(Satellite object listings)
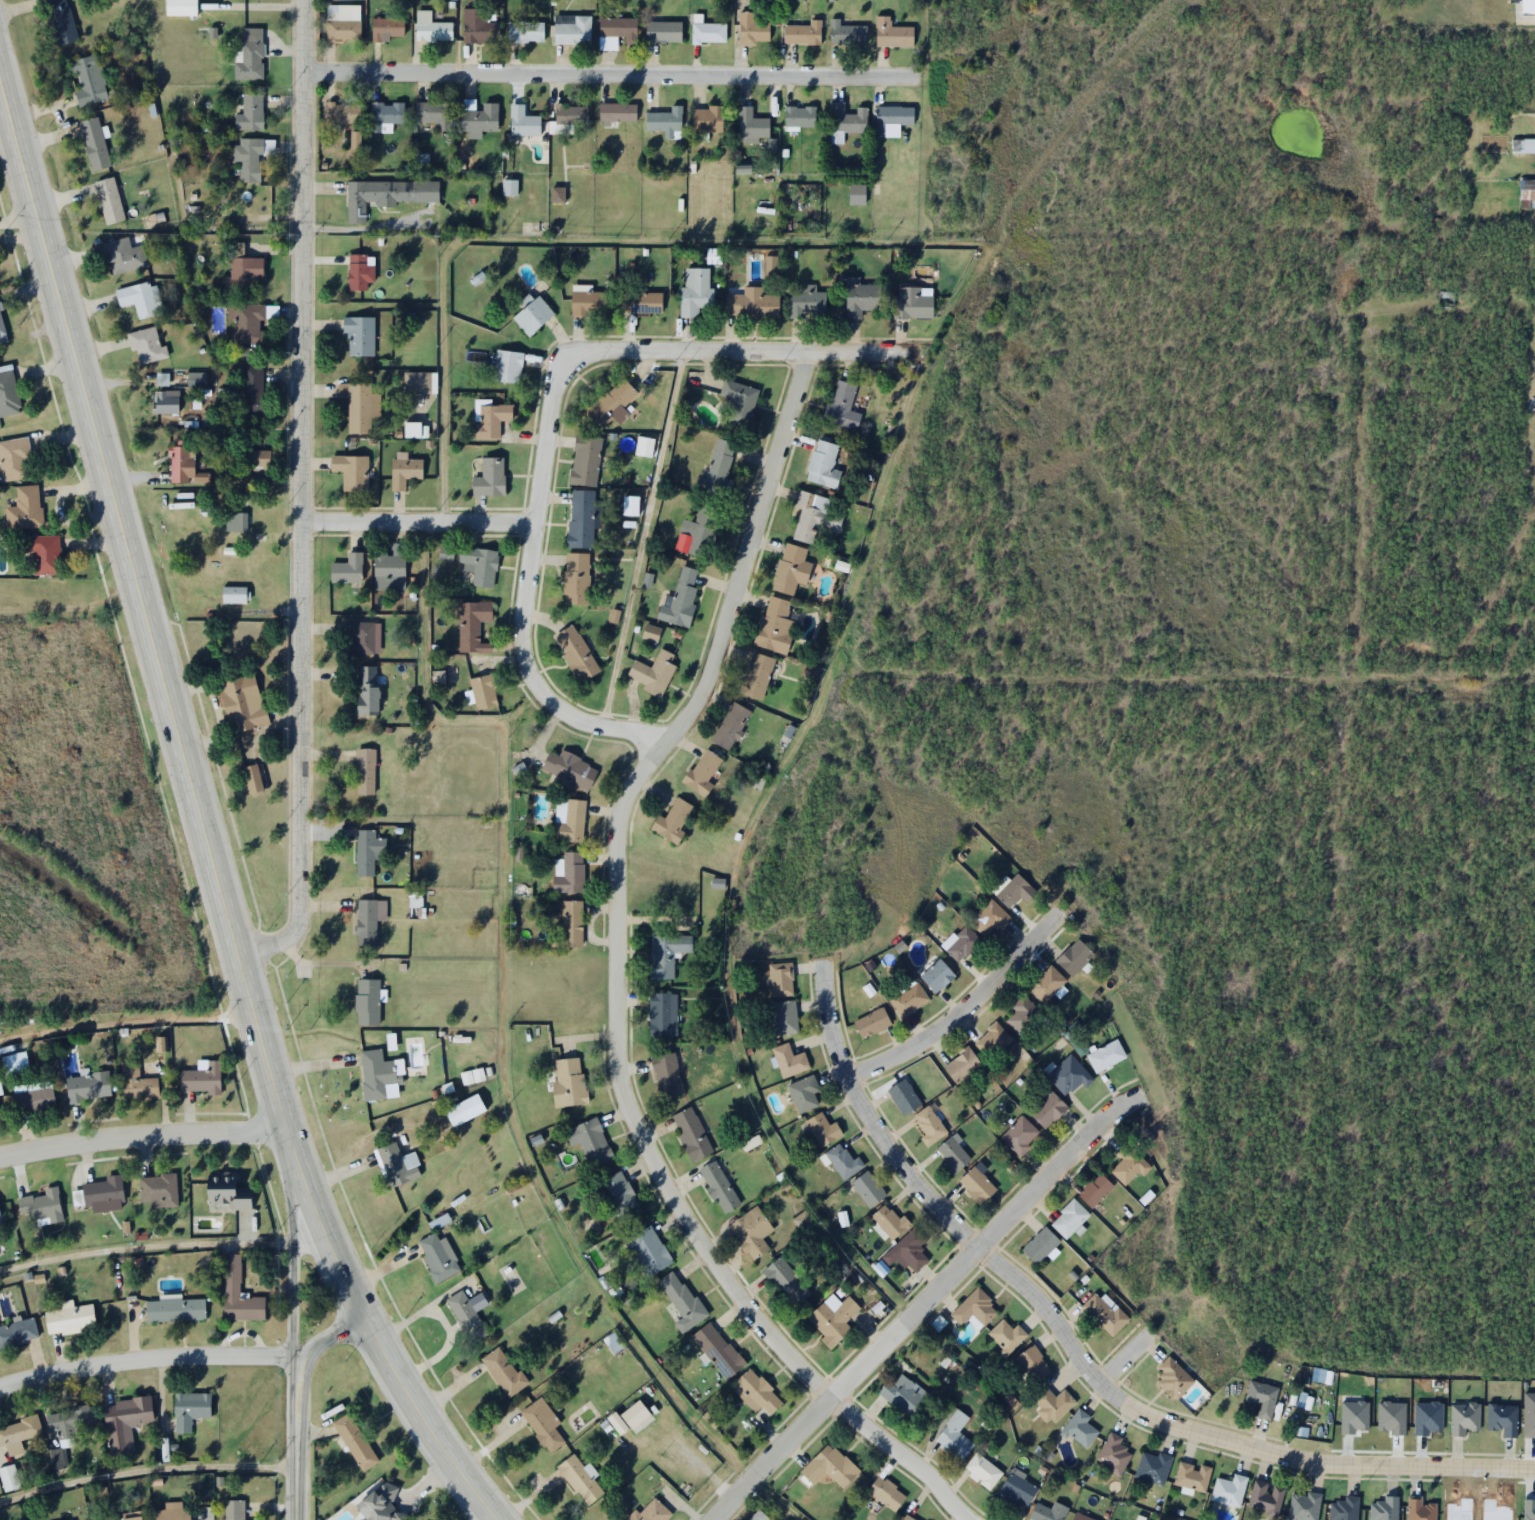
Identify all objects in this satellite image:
building: (1528, 2)
building: (184, 4)
building: (65, 17)
building: (342, 22)
building: (478, 27)
building: (386, 28)
building: (571, 30)
building: (752, 30)
building: (433, 31)
building: (525, 32)
building: (615, 32)
building: (663, 32)
building: (708, 32)
building: (846, 32)
building: (802, 33)
building: (891, 33)
building: (253, 47)
building: (94, 72)
road: (604, 78)
building: (252, 103)
building: (341, 113)
building: (434, 113)
building: (616, 113)
building: (571, 115)
building: (384, 116)
building: (799, 116)
building: (892, 116)
building: (478, 118)
building: (707, 119)
building: (845, 120)
building: (522, 122)
building: (665, 122)
building: (751, 126)
building: (97, 136)
building: (1523, 146)
building: (250, 151)
building: (388, 188)
building: (112, 192)
building: (856, 193)
building: (1527, 194)
building: (248, 208)
building: (125, 248)
building: (249, 263)
building: (361, 264)
building: (697, 286)
building: (141, 290)
building: (865, 292)
building: (590, 296)
building: (644, 296)
building: (754, 296)
building: (912, 296)
building: (812, 297)
building: (533, 307)
building: (248, 315)
building: (4, 318)
building: (362, 328)
building: (144, 332)
road: (738, 347)
building: (509, 357)
building: (195, 380)
building: (416, 383)
building: (256, 384)
building: (10, 388)
building: (166, 396)
building: (740, 396)
building: (362, 397)
building: (613, 397)
road: (912, 402)
building: (842, 405)
building: (495, 413)
building: (588, 451)
building: (725, 451)
building: (16, 452)
building: (258, 452)
building: (184, 454)
building: (407, 463)
building: (355, 464)
building: (822, 464)
building: (492, 468)
road: (291, 496)
building: (26, 503)
building: (583, 511)
building: (239, 513)
building: (812, 518)
building: (235, 522)
road: (408, 522)
building: (701, 527)
road: (642, 540)
building: (448, 545)
building: (47, 547)
building: (445, 553)
building: (481, 558)
building: (349, 561)
building: (392, 564)
building: (789, 570)
building: (579, 571)
building: (236, 588)
building: (682, 592)
road: (519, 593)
building: (476, 619)
building: (774, 625)
building: (651, 627)
building: (365, 628)
building: (578, 647)
building: (654, 667)
building: (755, 675)
building: (487, 683)
building: (368, 684)
building: (245, 694)
road: (164, 701)
building: (730, 725)
building: (569, 761)
building: (366, 762)
building: (254, 771)
building: (701, 772)
building: (573, 814)
building: (671, 821)
building: (367, 846)
building: (572, 867)
building: (1014, 890)
building: (370, 914)
building: (988, 919)
building: (569, 921)
building: (964, 944)
building: (665, 953)
building: (1073, 957)
building: (936, 975)
road: (607, 979)
building: (780, 979)
building: (1046, 984)
building: (368, 994)
building: (908, 999)
road: (956, 1009)
building: (1022, 1013)
road: (123, 1014)
building: (662, 1014)
building: (784, 1017)
building: (871, 1022)
building: (992, 1040)
road: (500, 1043)
building: (1105, 1056)
building: (789, 1060)
building: (14, 1063)
building: (961, 1066)
building: (377, 1068)
building: (666, 1074)
building: (1068, 1075)
building: (201, 1078)
building: (136, 1081)
building: (567, 1082)
building: (87, 1086)
building: (803, 1093)
building: (32, 1096)
building: (903, 1096)
building: (467, 1103)
building: (1046, 1109)
building: (929, 1125)
building: (822, 1128)
road: (140, 1130)
building: (690, 1133)
building: (1018, 1135)
building: (592, 1141)
building: (395, 1155)
building: (952, 1155)
building: (842, 1161)
building: (1128, 1164)
building: (976, 1184)
building: (718, 1186)
building: (867, 1189)
building: (1094, 1190)
building: (157, 1191)
building: (225, 1192)
building: (103, 1194)
building: (620, 1195)
building: (41, 1206)
building: (1068, 1218)
building: (889, 1221)
building: (751, 1232)
road: (145, 1246)
building: (1039, 1246)
building: (647, 1251)
building: (906, 1251)
building: (442, 1252)
road: (293, 1261)
building: (785, 1282)
building: (238, 1294)
building: (680, 1300)
building: (470, 1308)
road: (918, 1308)
building: (974, 1308)
building: (174, 1309)
building: (1104, 1314)
building: (832, 1317)
building: (69, 1318)
building: (17, 1332)
building: (1006, 1335)
building: (716, 1350)
road: (146, 1356)
building: (1032, 1363)
building: (505, 1364)
road: (1076, 1364)
road: (1120, 1366)
building: (1172, 1377)
building: (755, 1392)
building: (904, 1395)
building: (1261, 1397)
road: (295, 1398)
building: (1051, 1404)
building: (637, 1407)
building: (188, 1409)
road: (418, 1416)
building: (544, 1416)
building: (125, 1421)
building: (67, 1427)
building: (1079, 1428)
building: (17, 1434)
building: (359, 1434)
building: (953, 1435)
building: (1112, 1454)
building: (829, 1466)
building: (1151, 1467)
road: (147, 1468)
building: (982, 1471)
building: (580, 1474)
building: (1191, 1476)
building: (8, 1477)
building: (885, 1487)
building: (1014, 1489)
building: (1228, 1490)
building: (1265, 1497)
building: (385, 1500)
building: (1303, 1506)
building: (1344, 1508)
building: (233, 1509)
building: (649, 1509)
building: (1383, 1509)
building: (1419, 1510)
building: (1047, 1512)
building: (759, 1513)
building: (170, 1514)
building: (133, 1516)
building: (1080, 1517)
building: (910, 1518)
building: (69, 1519)
building: (71, 1519)
building: (423, 1519)

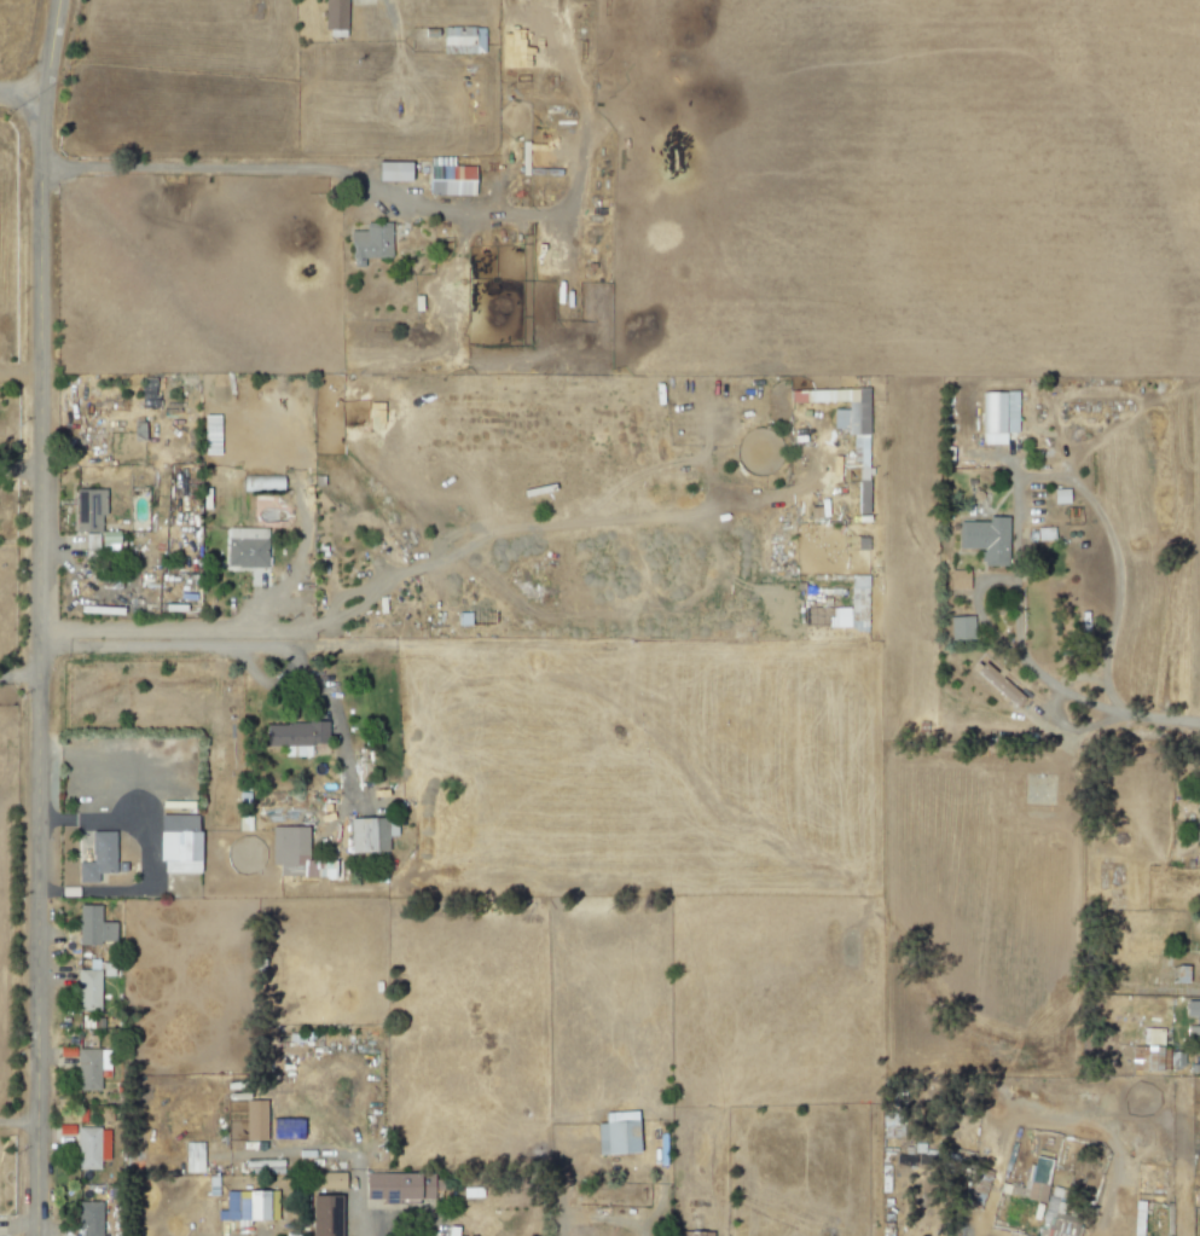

## YOUR GOAL:
Reproduce the data above line for line, excluding every picture.

## WRITTEN ANSWER:
Identify all objects in this satellite image:
building: (1528, 2)
building: (184, 4)
building: (65, 17)
building: (342, 22)
building: (478, 27)
building: (386, 28)
building: (571, 30)
building: (752, 30)
building: (433, 31)
building: (525, 32)
building: (615, 32)
building: (663, 32)
building: (708, 32)
building: (846, 32)
building: (802, 33)
building: (891, 33)
building: (253, 47)
building: (94, 72)
road: (604, 78)
building: (252, 103)
building: (341, 113)
building: (434, 113)
building: (616, 113)
building: (571, 115)
building: (384, 116)
building: (799, 116)
building: (892, 116)
building: (478, 118)
building: (707, 119)
building: (845, 120)
building: (522, 122)
building: (665, 122)
building: (751, 126)
building: (97, 136)
building: (1523, 146)
building: (250, 151)
building: (388, 188)
building: (112, 192)
building: (856, 193)
building: (1527, 194)
building: (248, 208)
building: (125, 248)
building: (249, 263)
building: (361, 264)
building: (697, 286)
building: (141, 290)
building: (865, 292)
building: (590, 296)
building: (644, 296)
building: (754, 296)
building: (912, 296)
building: (812, 297)
building: (533, 307)
building: (248, 315)
building: (4, 318)
building: (362, 328)
building: (144, 332)
road: (738, 347)
building: (509, 357)
building: (195, 380)
building: (416, 383)
building: (256, 384)
building: (10, 388)
building: (166, 396)
building: (740, 396)
building: (362, 397)
building: (613, 397)
road: (912, 402)
building: (842, 405)
building: (495, 413)
building: (588, 451)
building: (725, 451)
building: (16, 452)
building: (258, 452)
building: (184, 454)
building: (407, 463)
building: (355, 464)
building: (822, 464)
building: (492, 468)
road: (291, 496)
building: (26, 503)
building: (583, 511)
building: (239, 513)
building: (812, 518)
building: (235, 522)
road: (408, 522)
building: (701, 527)
road: (642, 540)
building: (448, 545)
building: (47, 547)
building: (445, 553)
building: (481, 558)
building: (349, 561)
building: (392, 564)
building: (789, 570)
building: (579, 571)
building: (236, 588)
building: (682, 592)
road: (519, 593)
building: (476, 619)
building: (774, 625)
building: (651, 627)
building: (365, 628)
building: (578, 647)
building: (654, 667)
building: (755, 675)
building: (487, 683)
building: (368, 684)
building: (245, 694)
road: (164, 701)
building: (730, 725)
building: (569, 761)
building: (366, 762)
building: (254, 771)
building: (701, 772)
building: (573, 814)
building: (671, 821)
building: (367, 846)
building: (572, 867)
building: (1014, 890)
building: (370, 914)
building: (988, 919)
building: (569, 921)
building: (964, 944)
building: (665, 953)
building: (1073, 957)
building: (936, 975)
road: (607, 979)
building: (780, 979)
building: (1046, 984)
building: (368, 994)
building: (908, 999)
road: (956, 1009)
building: (1022, 1013)
road: (123, 1014)
building: (662, 1014)
building: (784, 1017)
building: (871, 1022)
building: (992, 1040)
road: (500, 1043)
building: (1105, 1056)
building: (789, 1060)
building: (14, 1063)
building: (961, 1066)
building: (377, 1068)
building: (666, 1074)
building: (1068, 1075)
building: (201, 1078)
building: (136, 1081)
building: (567, 1082)
building: (87, 1086)
building: (803, 1093)
building: (32, 1096)
building: (903, 1096)
building: (467, 1103)
building: (1046, 1109)
building: (929, 1125)
building: (822, 1128)
road: (140, 1130)
building: (690, 1133)
building: (1018, 1135)
building: (592, 1141)
building: (395, 1155)
building: (952, 1155)
building: (842, 1161)
building: (1128, 1164)
building: (976, 1184)
building: (718, 1186)
building: (867, 1189)
building: (1094, 1190)
building: (157, 1191)
building: (225, 1192)
building: (103, 1194)
building: (620, 1195)
building: (41, 1206)
building: (1068, 1218)
building: (889, 1221)
building: (751, 1232)
road: (145, 1246)
building: (1039, 1246)
building: (647, 1251)
building: (906, 1251)
building: (442, 1252)
road: (293, 1261)
building: (785, 1282)
building: (238, 1294)
building: (680, 1300)
building: (470, 1308)
road: (918, 1308)
building: (974, 1308)
building: (174, 1309)
building: (1104, 1314)
building: (832, 1317)
building: (69, 1318)
building: (17, 1332)
building: (1006, 1335)
building: (716, 1350)
road: (146, 1356)
building: (1032, 1363)
building: (505, 1364)
road: (1076, 1364)
road: (1120, 1366)
building: (1172, 1377)
building: (755, 1392)
building: (904, 1395)
building: (1261, 1397)
road: (295, 1398)
building: (1051, 1404)
building: (637, 1407)
building: (188, 1409)
road: (418, 1416)
building: (544, 1416)
building: (125, 1421)
building: (67, 1427)
building: (1079, 1428)
building: (17, 1434)
building: (359, 1434)
building: (953, 1435)
building: (1112, 1454)
building: (829, 1466)
building: (1151, 1467)
road: (147, 1468)
building: (982, 1471)
building: (580, 1474)
building: (1191, 1476)
building: (8, 1477)
building: (885, 1487)
building: (1014, 1489)
building: (1228, 1490)
building: (1265, 1497)
building: (385, 1500)
building: (1303, 1506)
building: (1344, 1508)
building: (233, 1509)
building: (649, 1509)
building: (1383, 1509)
building: (1419, 1510)
building: (1047, 1512)
building: (759, 1513)
building: (170, 1514)
building: (133, 1516)
building: (1080, 1517)
building: (910, 1518)
building: (69, 1519)
building: (71, 1519)
building: (423, 1519)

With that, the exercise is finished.